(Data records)

----

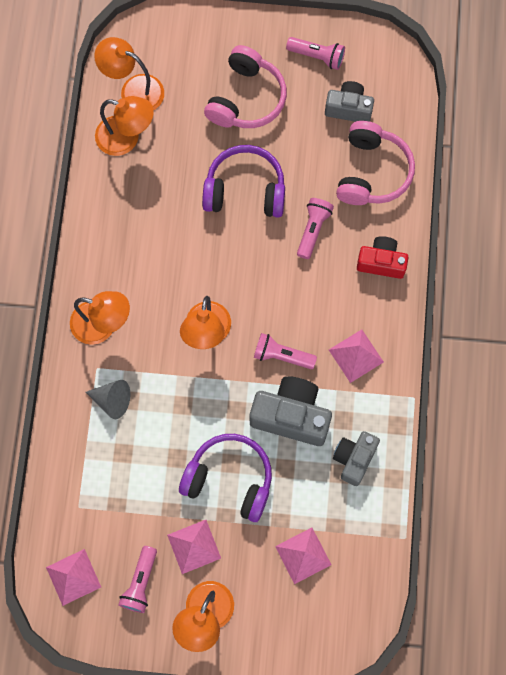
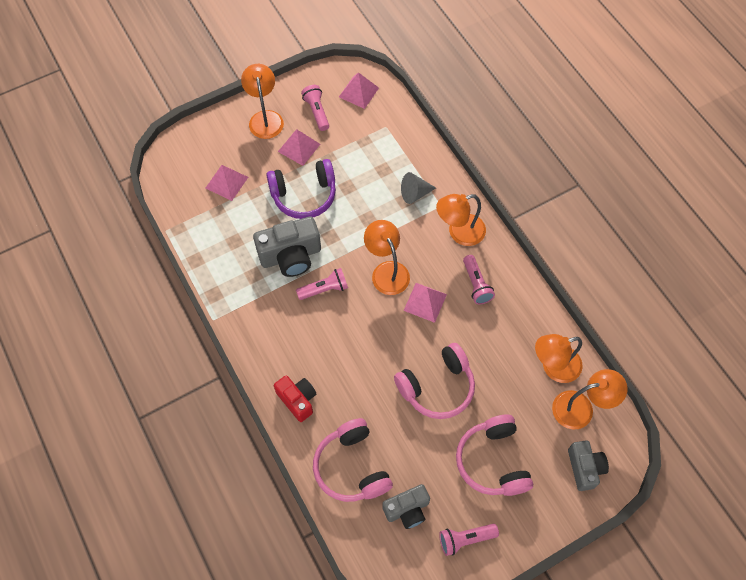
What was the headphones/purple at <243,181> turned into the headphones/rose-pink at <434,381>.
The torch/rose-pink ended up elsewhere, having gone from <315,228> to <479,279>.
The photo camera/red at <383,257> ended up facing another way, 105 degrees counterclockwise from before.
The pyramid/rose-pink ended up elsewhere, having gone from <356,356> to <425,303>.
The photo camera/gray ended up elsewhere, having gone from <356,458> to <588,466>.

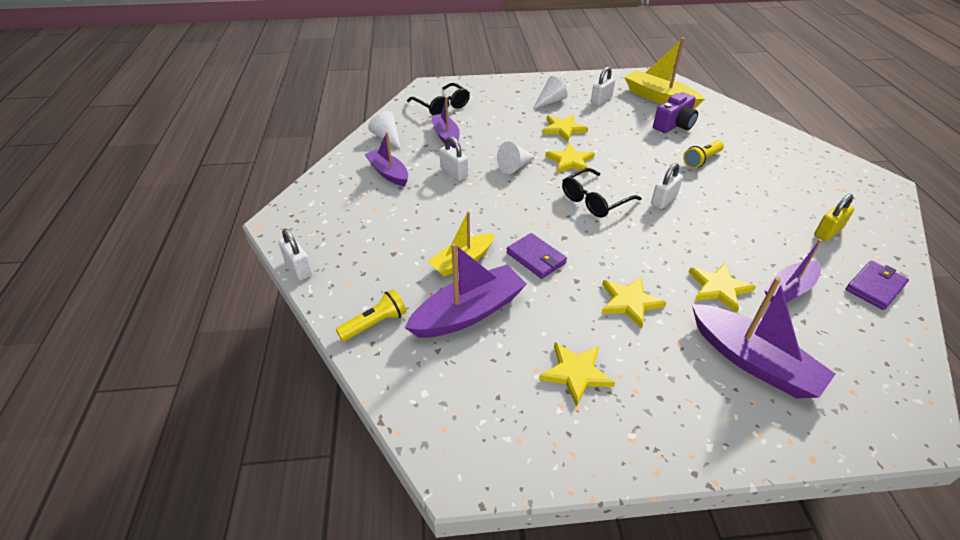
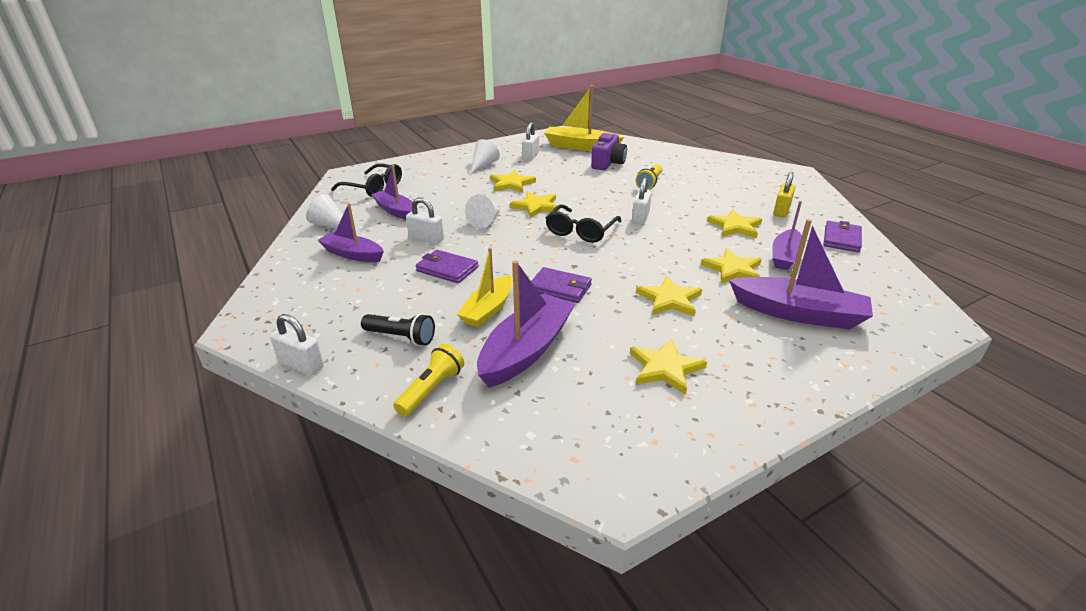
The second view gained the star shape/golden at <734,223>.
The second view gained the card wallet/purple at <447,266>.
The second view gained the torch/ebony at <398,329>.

----

Exactly the lines from the one containing "The pyramid/rose-pink ended" to the final line of the entries are wanted; please write them out, both ends included, but not the pictures.

**RESULT FOR THIS TASK**
The pyramid/rose-pink ended up elsewhere, having gone from <356,356> to <425,303>.
The photo camera/gray ended up elsewhere, having gone from <356,458> to <588,466>.

The second view gained the star shape/golden at <734,223>.
The second view gained the card wallet/purple at <447,266>.
The second view gained the torch/ebony at <398,329>.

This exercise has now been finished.